Required action: Return the entries below word for word; no images should appear in the copy.

Supplied records:
....

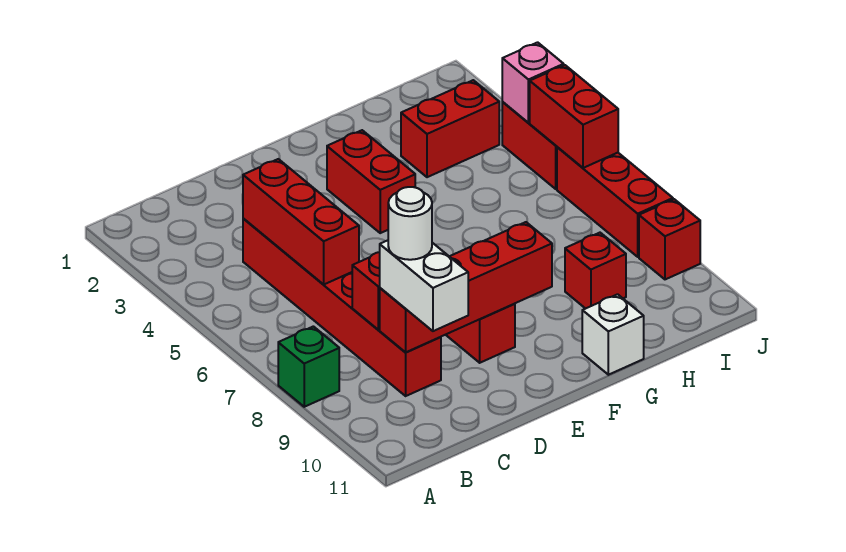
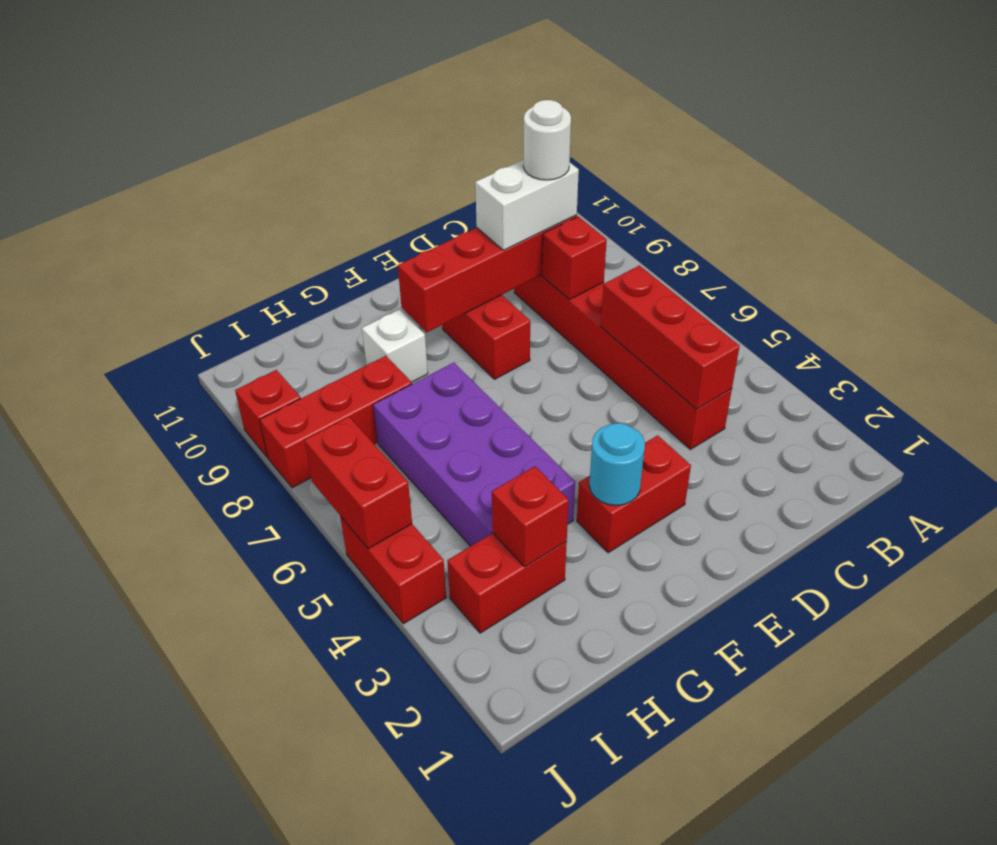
green 1x1 brick [278,326,339,407] -> none
white 1x2 brick [380,240,468,331] -> white 1x2 brick turned to [475,160,579,250]
red 1x2 brick [327,130,415,233] -> red 1x2 brick turned to [577,435,691,553]
none -> cyan 1x1 round brick [589,423,645,505]
none -> purple 2x4 brick [373,363,575,546]
white 1x1 brick [582,294,644,375] -> white 1x1 brick moved to [362,309,428,382]
red 1x1 brick [565,233,626,309] -> red 1x1 brick moved to [492,466,569,567]
pink 1x1 brick [502,42,564,123] -> none
red 1x3 brick [557,147,673,257] -> red 1x3 brick turned to [260,356,412,488]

....

Response to the task:
green 1x1 brick [278,326,339,407] -> none
white 1x2 brick [380,240,468,331] -> white 1x2 brick turned to [475,160,579,250]
red 1x2 brick [327,130,415,233] -> red 1x2 brick turned to [577,435,691,553]
none -> cyan 1x1 round brick [589,423,645,505]
none -> purple 2x4 brick [373,363,575,546]
white 1x1 brick [582,294,644,375] -> white 1x1 brick moved to [362,309,428,382]
red 1x1 brick [565,233,626,309] -> red 1x1 brick moved to [492,466,569,567]
pink 1x1 brick [502,42,564,123] -> none
red 1x3 brick [557,147,673,257] -> red 1x3 brick turned to [260,356,412,488]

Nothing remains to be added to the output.